• [TASK DESCRIPTION]:
Print the lines that run from the line with "black cross at (586, 329): moved 13 px down" to the line with "green arrow: moved 7 px left", keeping both end lines, exactly as they appear in the entries below, and nothing else.

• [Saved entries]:
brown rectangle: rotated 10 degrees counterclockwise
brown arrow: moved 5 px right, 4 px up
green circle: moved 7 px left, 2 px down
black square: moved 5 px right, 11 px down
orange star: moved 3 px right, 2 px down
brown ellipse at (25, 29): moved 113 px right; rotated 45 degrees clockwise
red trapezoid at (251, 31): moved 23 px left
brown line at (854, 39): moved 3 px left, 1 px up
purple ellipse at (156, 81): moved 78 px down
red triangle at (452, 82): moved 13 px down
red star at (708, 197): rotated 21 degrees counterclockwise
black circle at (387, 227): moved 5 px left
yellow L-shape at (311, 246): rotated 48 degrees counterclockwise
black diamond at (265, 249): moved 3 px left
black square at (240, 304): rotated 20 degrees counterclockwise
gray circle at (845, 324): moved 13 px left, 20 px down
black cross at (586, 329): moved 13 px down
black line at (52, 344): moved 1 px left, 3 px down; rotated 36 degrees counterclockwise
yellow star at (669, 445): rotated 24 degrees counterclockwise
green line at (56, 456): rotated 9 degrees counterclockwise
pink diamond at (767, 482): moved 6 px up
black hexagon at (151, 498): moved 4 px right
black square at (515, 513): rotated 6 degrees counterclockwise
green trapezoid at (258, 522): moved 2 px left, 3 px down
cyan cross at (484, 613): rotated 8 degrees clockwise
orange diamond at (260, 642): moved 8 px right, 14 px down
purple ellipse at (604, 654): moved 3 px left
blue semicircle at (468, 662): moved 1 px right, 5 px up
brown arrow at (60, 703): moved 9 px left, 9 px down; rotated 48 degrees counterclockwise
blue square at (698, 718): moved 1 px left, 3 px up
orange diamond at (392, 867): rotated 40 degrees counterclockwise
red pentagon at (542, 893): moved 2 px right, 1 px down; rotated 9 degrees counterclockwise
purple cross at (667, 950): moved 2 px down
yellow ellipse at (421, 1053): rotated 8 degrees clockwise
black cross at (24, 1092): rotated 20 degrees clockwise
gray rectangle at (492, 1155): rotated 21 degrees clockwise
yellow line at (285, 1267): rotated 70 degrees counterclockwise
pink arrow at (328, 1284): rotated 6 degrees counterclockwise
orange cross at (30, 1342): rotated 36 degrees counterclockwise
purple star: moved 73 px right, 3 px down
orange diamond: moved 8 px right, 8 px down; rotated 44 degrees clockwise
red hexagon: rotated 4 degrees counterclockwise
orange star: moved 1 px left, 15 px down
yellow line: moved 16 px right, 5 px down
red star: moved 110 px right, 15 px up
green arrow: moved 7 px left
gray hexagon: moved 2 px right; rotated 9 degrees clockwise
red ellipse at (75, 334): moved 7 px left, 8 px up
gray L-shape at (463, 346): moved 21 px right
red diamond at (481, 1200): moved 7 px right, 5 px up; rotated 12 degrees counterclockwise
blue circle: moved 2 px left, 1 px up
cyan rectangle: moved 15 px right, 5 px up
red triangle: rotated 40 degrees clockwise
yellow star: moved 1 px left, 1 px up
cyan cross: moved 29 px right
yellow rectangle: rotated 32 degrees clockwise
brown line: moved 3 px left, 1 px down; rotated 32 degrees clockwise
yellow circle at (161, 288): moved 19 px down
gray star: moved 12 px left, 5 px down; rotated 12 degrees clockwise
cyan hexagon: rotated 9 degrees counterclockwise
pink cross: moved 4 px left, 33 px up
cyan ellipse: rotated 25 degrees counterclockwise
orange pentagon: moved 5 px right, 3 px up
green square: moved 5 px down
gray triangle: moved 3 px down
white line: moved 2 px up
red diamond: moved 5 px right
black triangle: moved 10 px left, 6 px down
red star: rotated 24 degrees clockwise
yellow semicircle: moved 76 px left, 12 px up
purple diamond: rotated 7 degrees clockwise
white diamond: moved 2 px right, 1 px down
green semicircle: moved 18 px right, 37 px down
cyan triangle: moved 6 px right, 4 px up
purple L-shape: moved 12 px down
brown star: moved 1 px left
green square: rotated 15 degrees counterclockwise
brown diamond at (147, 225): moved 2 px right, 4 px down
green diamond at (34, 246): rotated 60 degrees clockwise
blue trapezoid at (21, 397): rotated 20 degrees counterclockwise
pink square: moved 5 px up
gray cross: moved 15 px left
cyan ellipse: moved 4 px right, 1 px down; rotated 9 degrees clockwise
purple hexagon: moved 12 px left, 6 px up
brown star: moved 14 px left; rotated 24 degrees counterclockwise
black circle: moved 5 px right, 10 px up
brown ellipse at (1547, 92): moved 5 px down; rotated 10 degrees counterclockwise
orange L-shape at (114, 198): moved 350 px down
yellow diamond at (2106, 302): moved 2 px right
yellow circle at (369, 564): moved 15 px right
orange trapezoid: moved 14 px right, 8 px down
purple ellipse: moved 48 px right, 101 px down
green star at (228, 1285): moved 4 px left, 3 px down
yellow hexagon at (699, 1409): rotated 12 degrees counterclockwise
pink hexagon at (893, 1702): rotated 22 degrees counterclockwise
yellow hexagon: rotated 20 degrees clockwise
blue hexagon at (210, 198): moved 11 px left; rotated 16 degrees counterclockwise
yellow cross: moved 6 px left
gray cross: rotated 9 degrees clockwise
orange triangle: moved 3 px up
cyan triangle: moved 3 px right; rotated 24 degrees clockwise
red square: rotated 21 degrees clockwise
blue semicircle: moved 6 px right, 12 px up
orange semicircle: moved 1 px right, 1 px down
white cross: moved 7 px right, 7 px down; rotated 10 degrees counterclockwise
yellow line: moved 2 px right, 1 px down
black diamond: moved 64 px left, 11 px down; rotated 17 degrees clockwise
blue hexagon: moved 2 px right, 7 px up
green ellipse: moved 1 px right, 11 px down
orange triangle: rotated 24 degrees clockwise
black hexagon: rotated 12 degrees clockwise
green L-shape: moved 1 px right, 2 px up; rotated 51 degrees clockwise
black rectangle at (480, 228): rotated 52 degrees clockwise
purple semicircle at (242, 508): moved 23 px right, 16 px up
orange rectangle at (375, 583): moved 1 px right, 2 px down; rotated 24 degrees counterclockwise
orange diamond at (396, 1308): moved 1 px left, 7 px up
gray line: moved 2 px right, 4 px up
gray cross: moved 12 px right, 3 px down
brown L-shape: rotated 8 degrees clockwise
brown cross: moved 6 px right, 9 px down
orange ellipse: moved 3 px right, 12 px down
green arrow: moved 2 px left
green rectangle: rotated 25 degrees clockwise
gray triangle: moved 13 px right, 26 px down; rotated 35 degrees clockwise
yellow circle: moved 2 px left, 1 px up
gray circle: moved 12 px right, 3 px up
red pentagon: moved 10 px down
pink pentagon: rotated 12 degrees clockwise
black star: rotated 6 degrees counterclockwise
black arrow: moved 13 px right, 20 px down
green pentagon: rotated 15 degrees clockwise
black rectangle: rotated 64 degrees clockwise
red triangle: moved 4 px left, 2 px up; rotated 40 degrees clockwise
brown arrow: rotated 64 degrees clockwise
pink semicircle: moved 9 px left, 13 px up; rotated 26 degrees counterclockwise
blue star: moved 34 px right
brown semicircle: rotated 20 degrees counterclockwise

• [THE COMPLETED TASK]:
black cross at (586, 329): moved 13 px down
black line at (52, 344): moved 1 px left, 3 px down; rotated 36 degrees counterclockwise
yellow star at (669, 445): rotated 24 degrees counterclockwise
green line at (56, 456): rotated 9 degrees counterclockwise
pink diamond at (767, 482): moved 6 px up
black hexagon at (151, 498): moved 4 px right
black square at (515, 513): rotated 6 degrees counterclockwise
green trapezoid at (258, 522): moved 2 px left, 3 px down
cyan cross at (484, 613): rotated 8 degrees clockwise
orange diamond at (260, 642): moved 8 px right, 14 px down
purple ellipse at (604, 654): moved 3 px left
blue semicircle at (468, 662): moved 1 px right, 5 px up
brown arrow at (60, 703): moved 9 px left, 9 px down; rotated 48 degrees counterclockwise
blue square at (698, 718): moved 1 px left, 3 px up
orange diamond at (392, 867): rotated 40 degrees counterclockwise
red pentagon at (542, 893): moved 2 px right, 1 px down; rotated 9 degrees counterclockwise
purple cross at (667, 950): moved 2 px down
yellow ellipse at (421, 1053): rotated 8 degrees clockwise
black cross at (24, 1092): rotated 20 degrees clockwise
gray rectangle at (492, 1155): rotated 21 degrees clockwise
yellow line at (285, 1267): rotated 70 degrees counterclockwise
pink arrow at (328, 1284): rotated 6 degrees counterclockwise
orange cross at (30, 1342): rotated 36 degrees counterclockwise
purple star: moved 73 px right, 3 px down
orange diamond: moved 8 px right, 8 px down; rotated 44 degrees clockwise
red hexagon: rotated 4 degrees counterclockwise
orange star: moved 1 px left, 15 px down
yellow line: moved 16 px right, 5 px down
red star: moved 110 px right, 15 px up
green arrow: moved 7 px left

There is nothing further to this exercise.